RECORD SET

.....

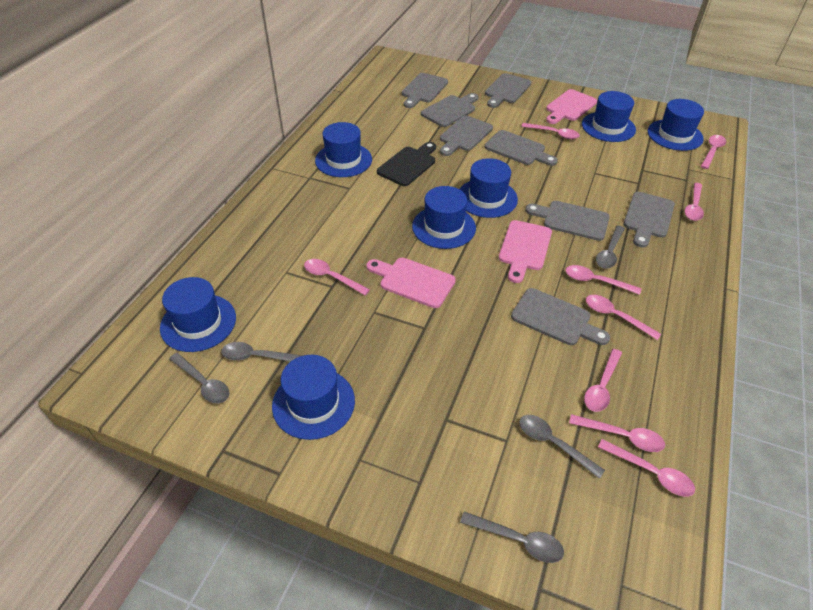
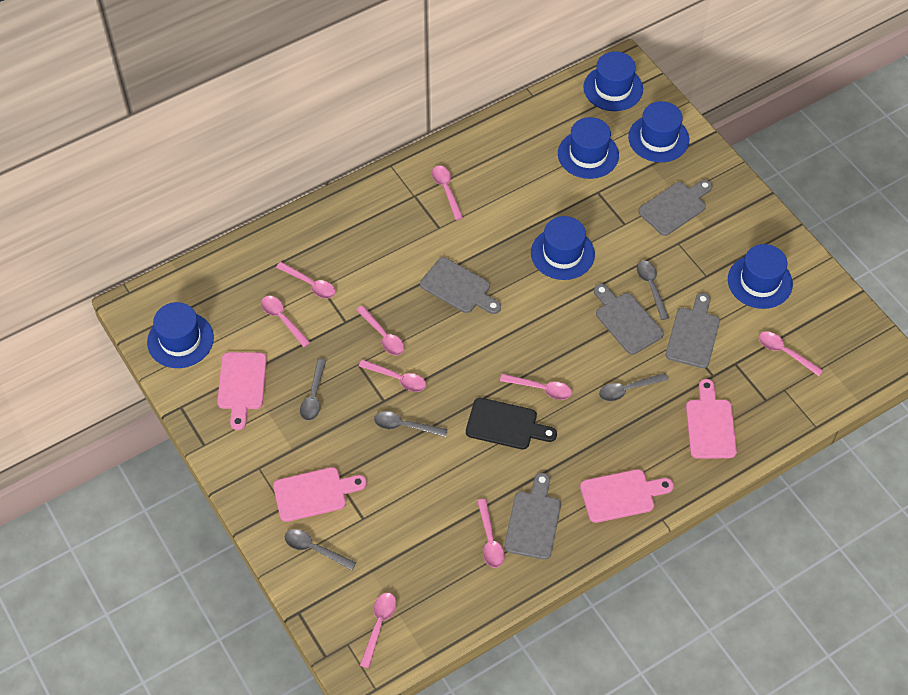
blue hat: 7 -> 6
grey cutting board: 8 -> 5
pink cutting board: 3 -> 4

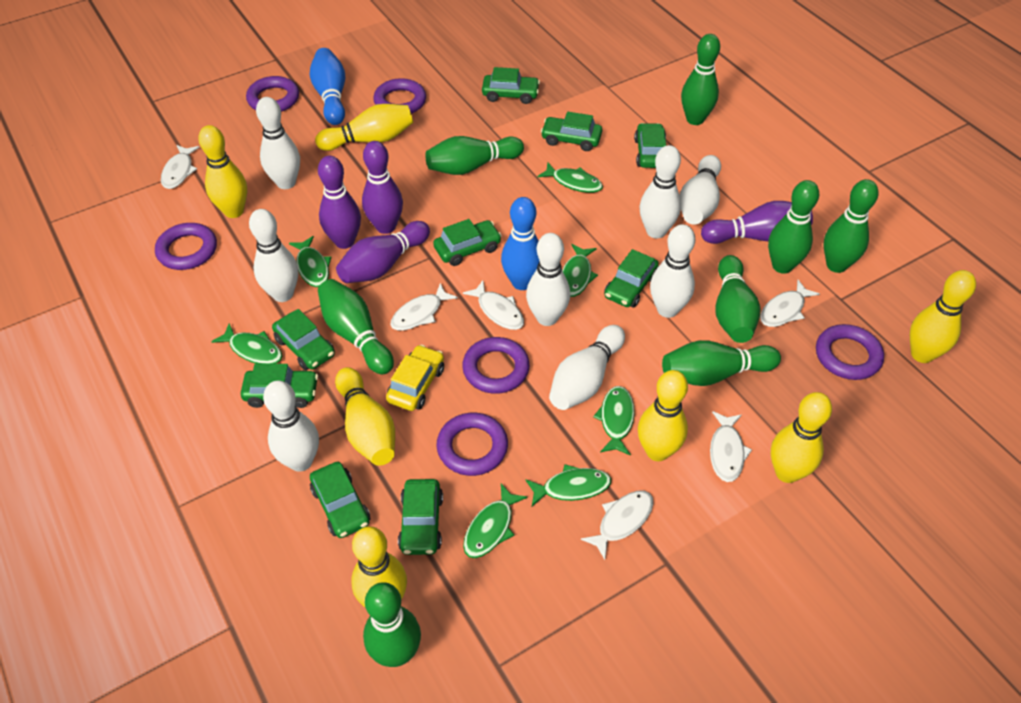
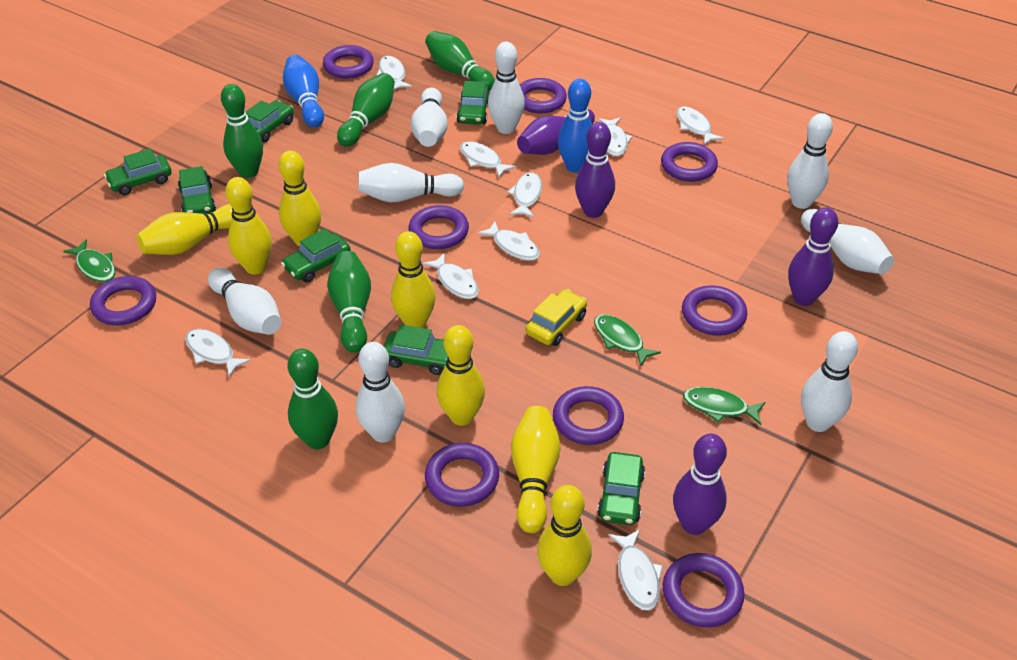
green bowling pin: 8 -> 5
green car: 9 -> 7
green fish: 7 -> 3
purple ring: 6 -> 9
white fish: 6 -> 9

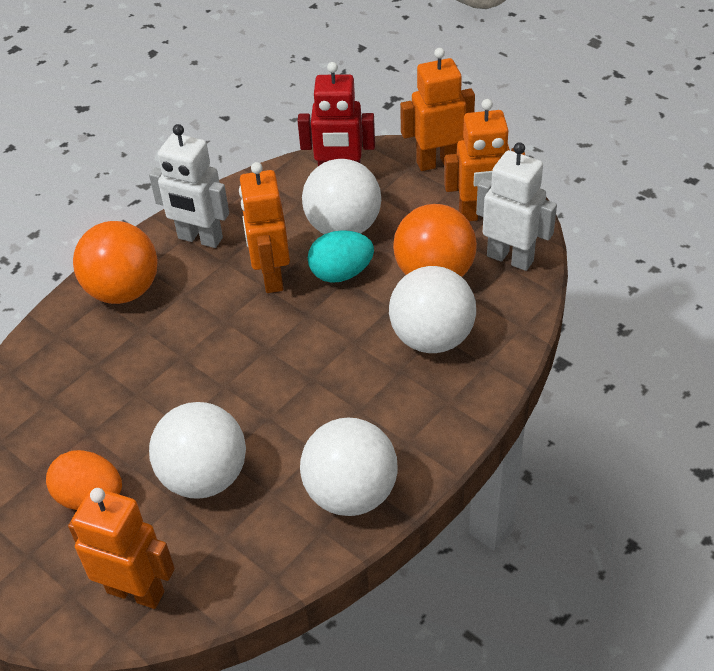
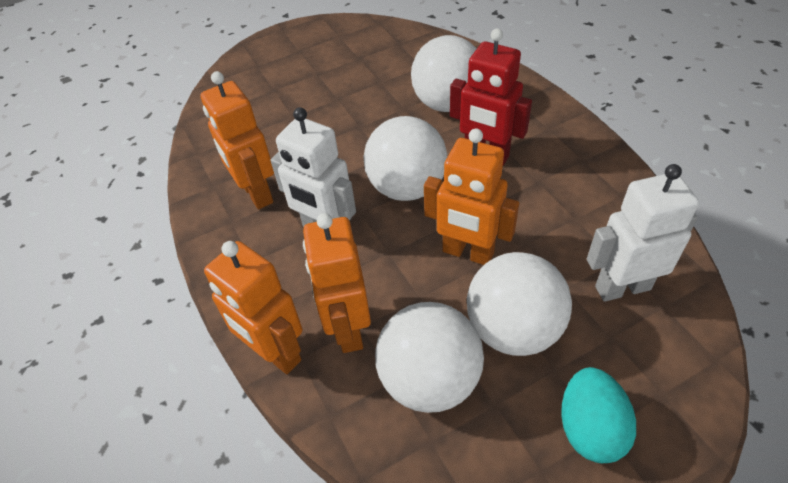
orange ball: 2 -> 0
orange egg: 1 -> 0

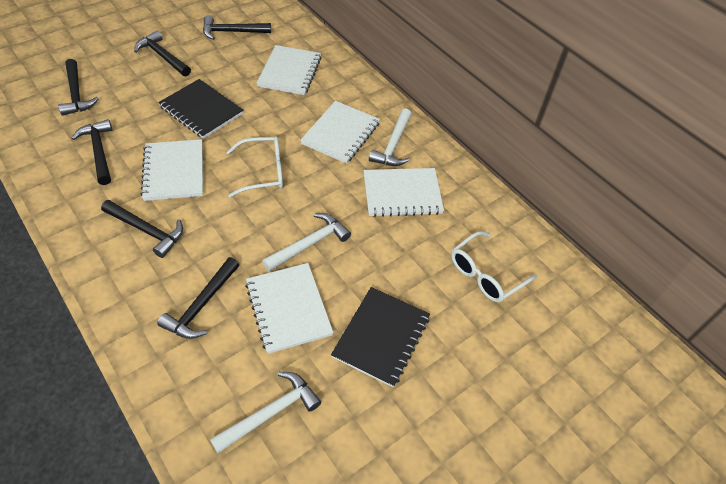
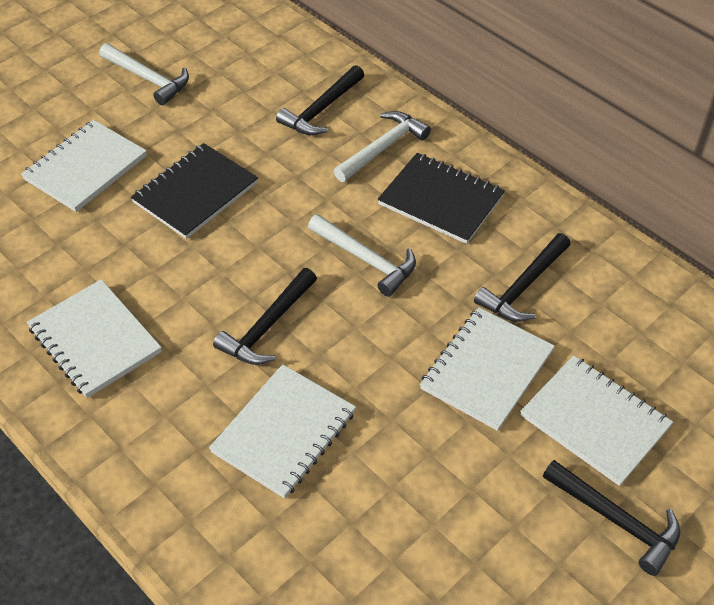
black hammer: 6 -> 4
white glasses: 2 -> 0

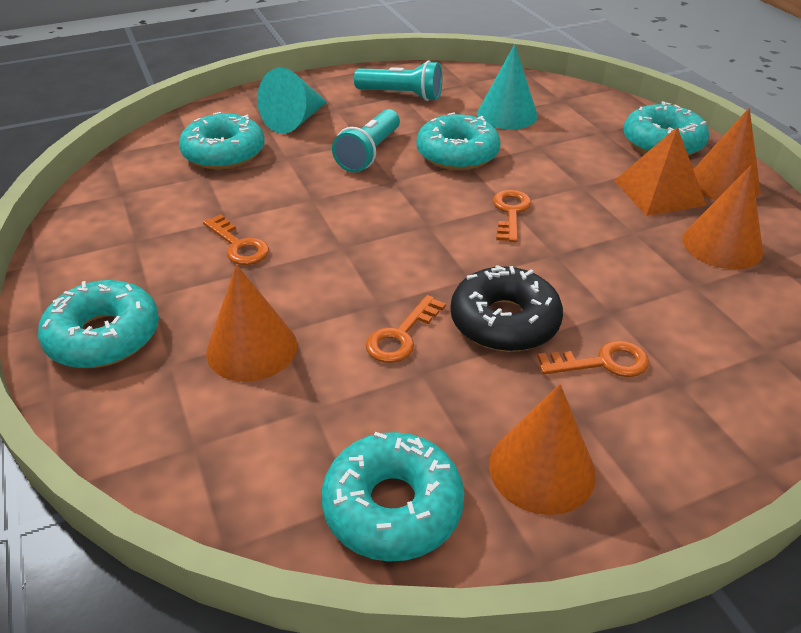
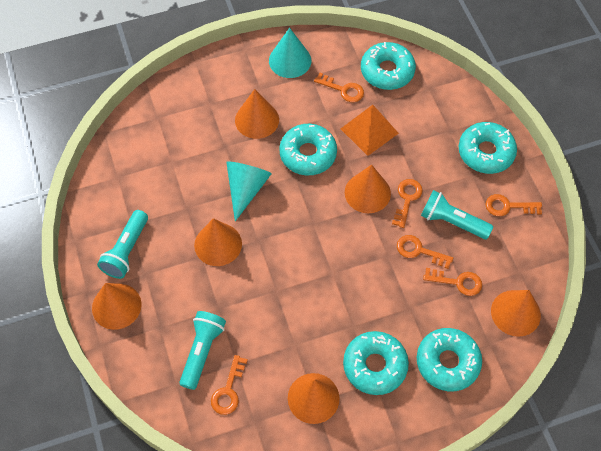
black donut: 1 -> 0
orange cone: 4 -> 6
orange key: 4 -> 6
turquoise flashlight: 2 -> 3

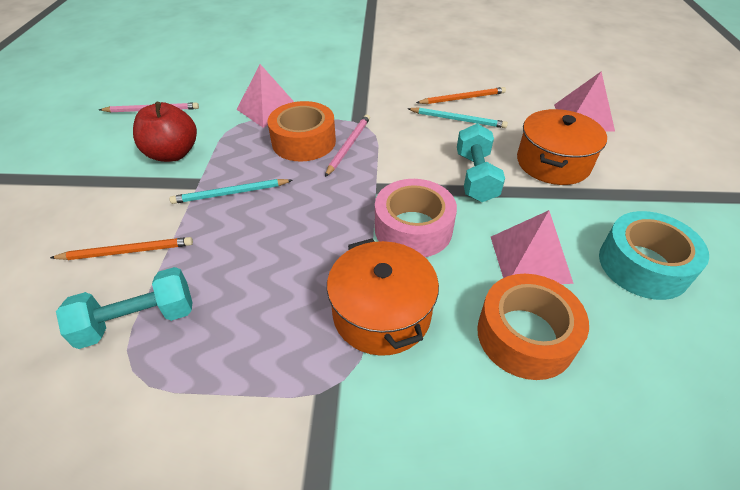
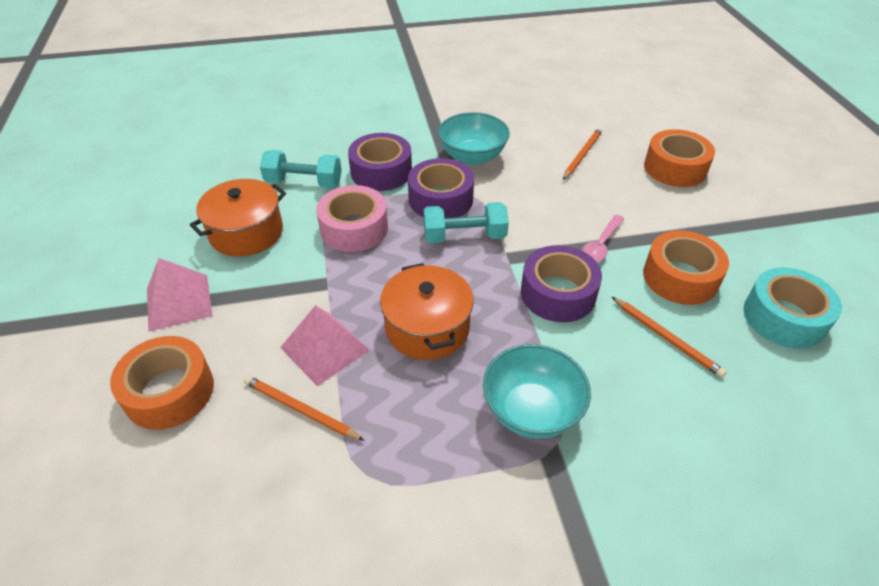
orange pencil: 2 -> 3
orange tape: 2 -> 3
pink pencil: 2 -> 0
pink pyramid: 3 -> 2
pink spoon: 0 -> 1
purple tape: 0 -> 3
red apple: 1 -> 0
turquoise bowl: 0 -> 2
turquoise pencil: 2 -> 0

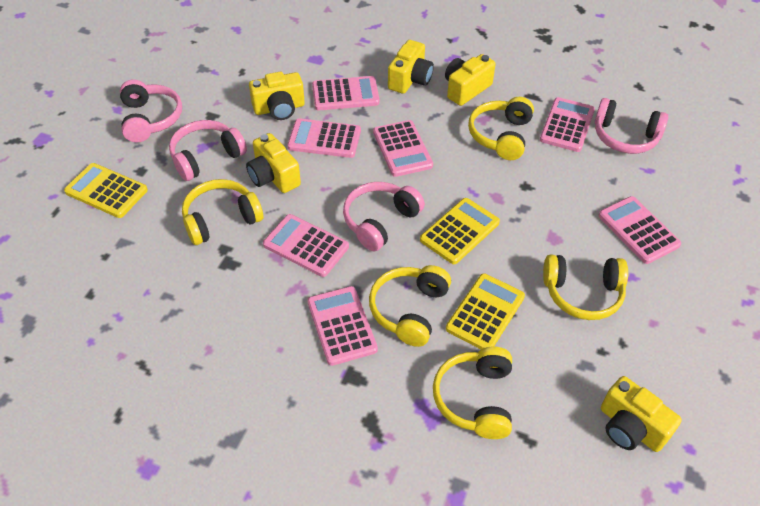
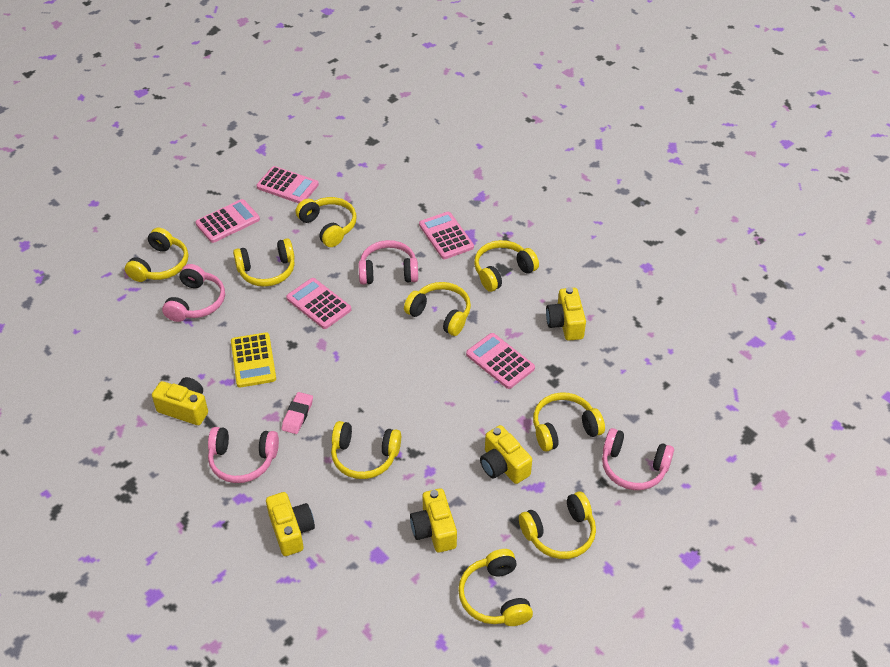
pink calculator: 7 -> 5
pink eraser: 0 -> 1
yellow calculator: 3 -> 1
yellow headphones: 5 -> 9

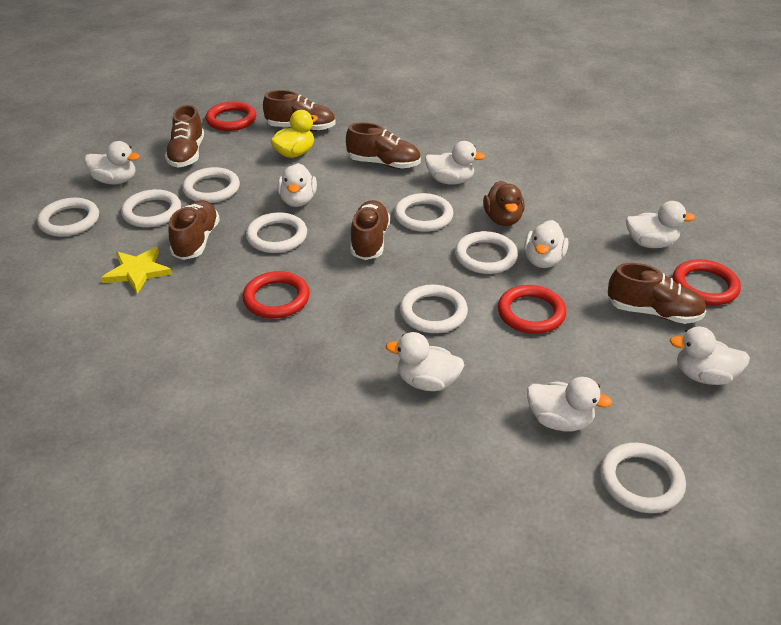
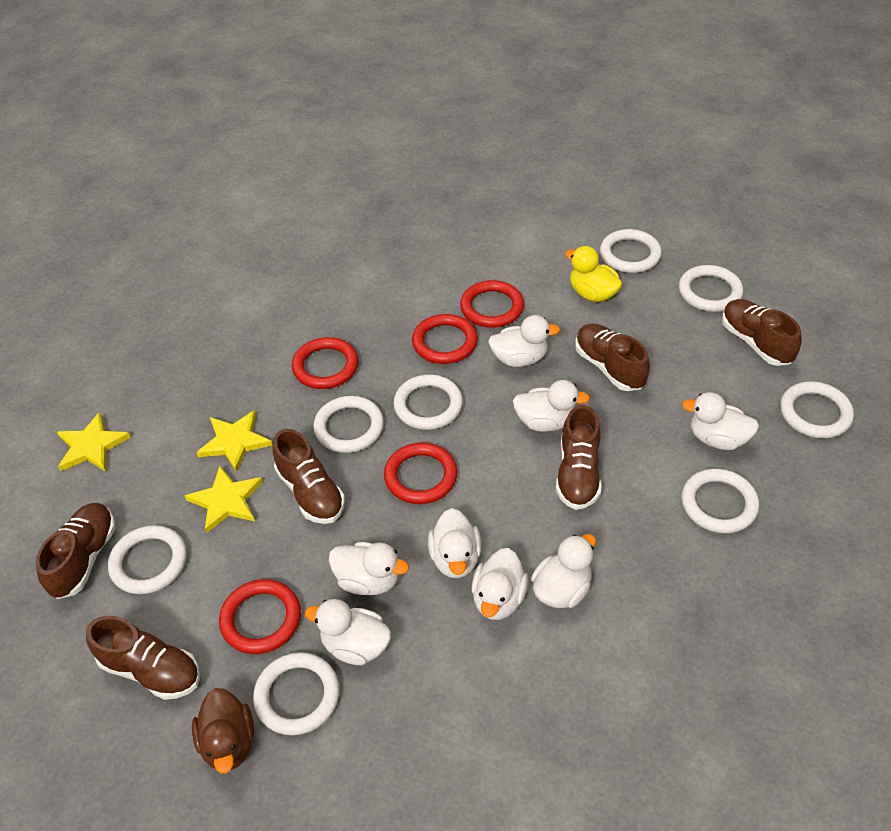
red ring: 4 -> 5
yellow star: 1 -> 3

.....

DIRECTIONS
Every line that includes "pink" must be copied from the material above.

WRITTEN SOLUTION
pink cutting board: 3 -> 4
pink pencil: 2 -> 0
pink pyramid: 3 -> 2
pink spoon: 0 -> 1
pink calculator: 7 -> 5
pink eraser: 0 -> 1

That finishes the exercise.